§ Provided information
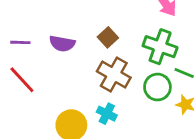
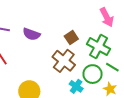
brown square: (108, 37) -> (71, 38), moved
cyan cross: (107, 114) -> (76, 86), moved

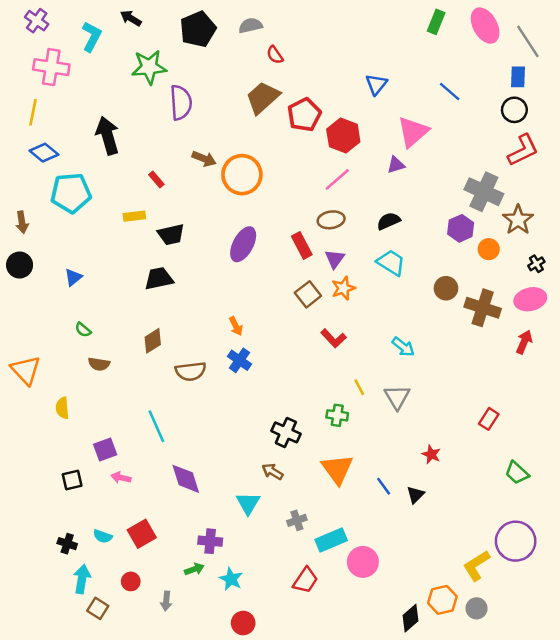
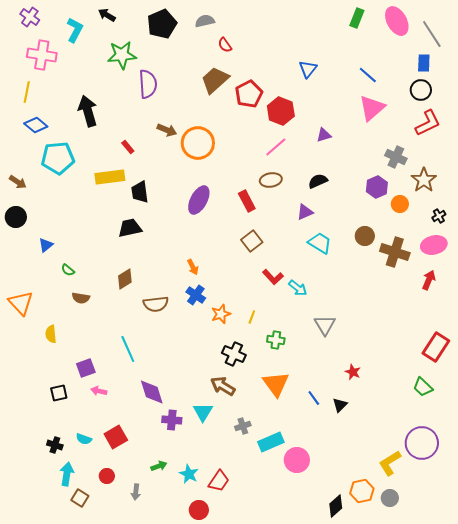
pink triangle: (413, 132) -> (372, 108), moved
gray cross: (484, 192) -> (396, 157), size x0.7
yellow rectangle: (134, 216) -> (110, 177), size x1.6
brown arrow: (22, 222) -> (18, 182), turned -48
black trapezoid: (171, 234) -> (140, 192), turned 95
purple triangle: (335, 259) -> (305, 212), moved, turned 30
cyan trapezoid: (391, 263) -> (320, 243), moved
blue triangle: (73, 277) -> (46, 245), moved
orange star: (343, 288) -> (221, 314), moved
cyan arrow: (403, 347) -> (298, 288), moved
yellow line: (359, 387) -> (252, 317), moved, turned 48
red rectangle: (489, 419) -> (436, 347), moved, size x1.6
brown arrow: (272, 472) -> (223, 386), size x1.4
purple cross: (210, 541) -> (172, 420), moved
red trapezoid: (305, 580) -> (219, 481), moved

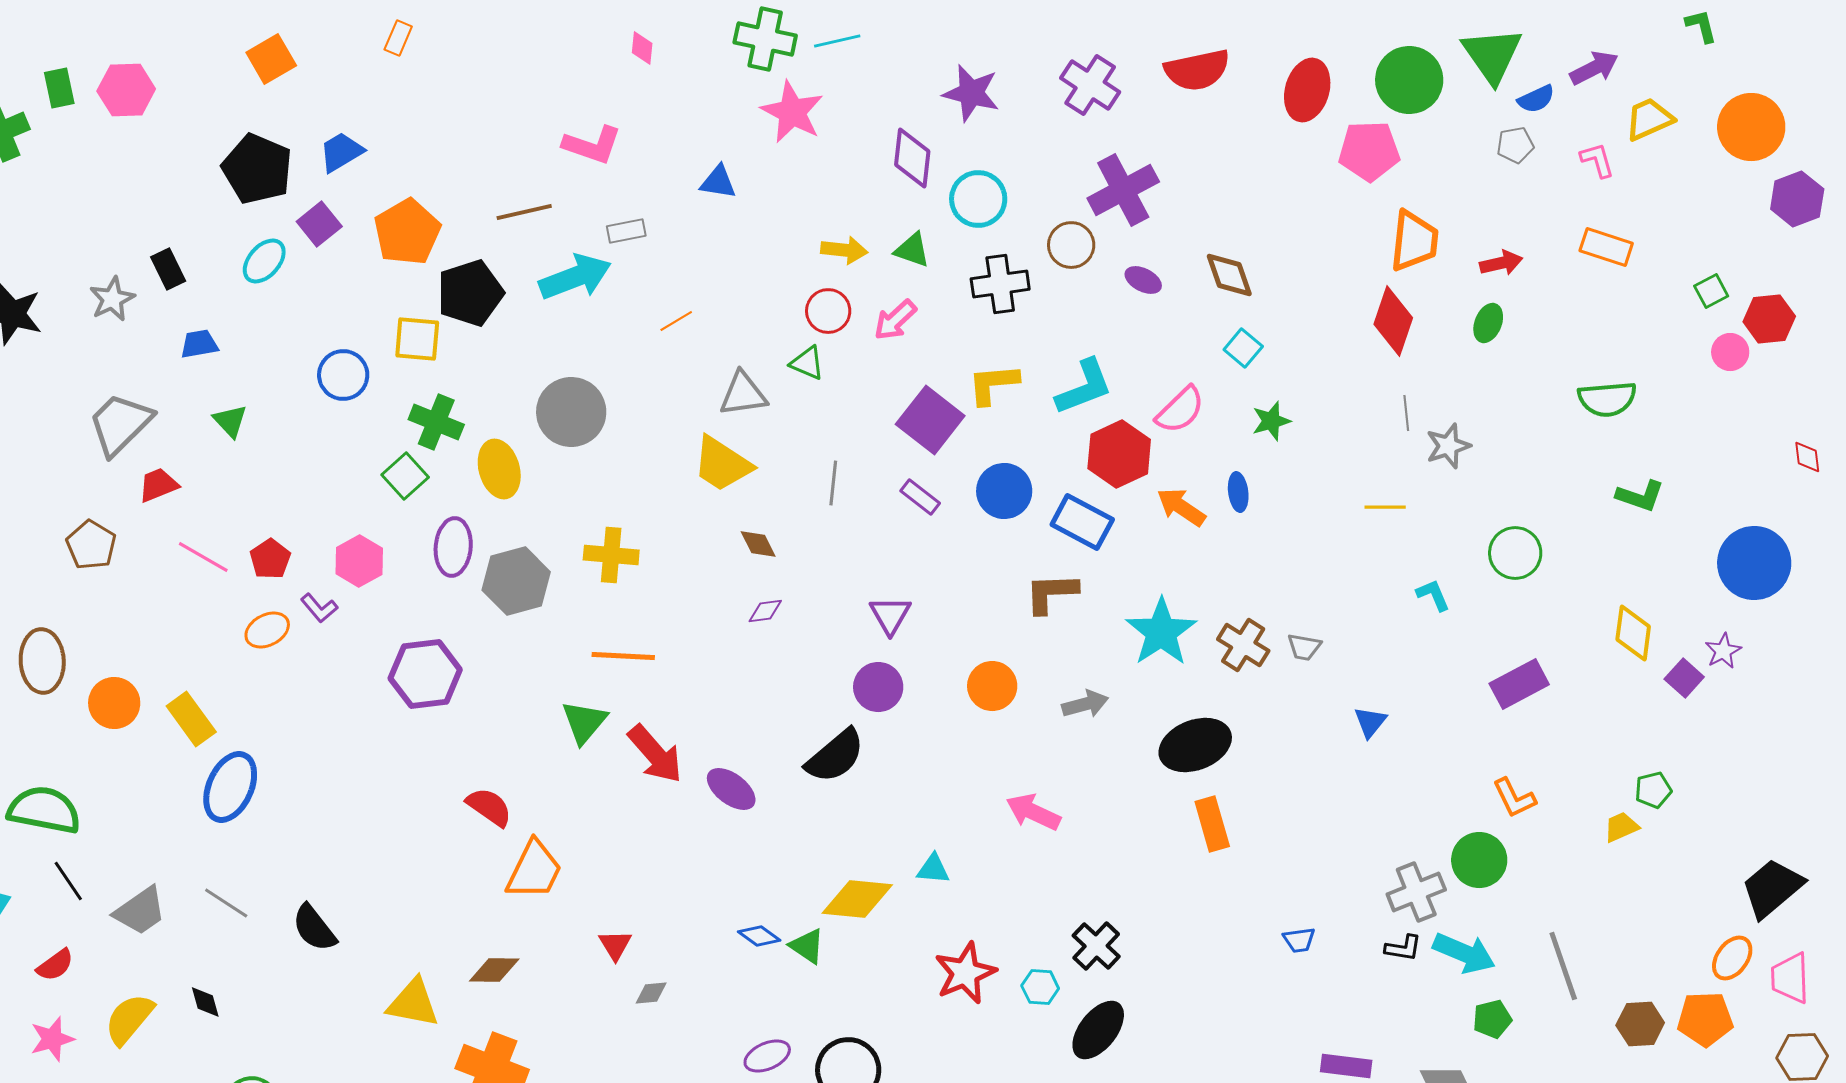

§ What is expected
Without any pictures, retype the records above exactly.

§ Reply to the task
brown square: (108, 37) -> (71, 38), moved
cyan cross: (107, 114) -> (76, 86), moved

pink triangle: (413, 132) -> (372, 108), moved
gray cross: (484, 192) -> (396, 157), size x0.7
yellow rectangle: (134, 216) -> (110, 177), size x1.6
brown arrow: (22, 222) -> (18, 182), turned -48
black trapezoid: (171, 234) -> (140, 192), turned 95
purple triangle: (335, 259) -> (305, 212), moved, turned 30
cyan trapezoid: (391, 263) -> (320, 243), moved
blue triangle: (73, 277) -> (46, 245), moved
orange star: (343, 288) -> (221, 314), moved
cyan arrow: (403, 347) -> (298, 288), moved
yellow line: (359, 387) -> (252, 317), moved, turned 48
red rectangle: (489, 419) -> (436, 347), moved, size x1.6
brown arrow: (272, 472) -> (223, 386), size x1.4
purple cross: (210, 541) -> (172, 420), moved
red trapezoid: (305, 580) -> (219, 481), moved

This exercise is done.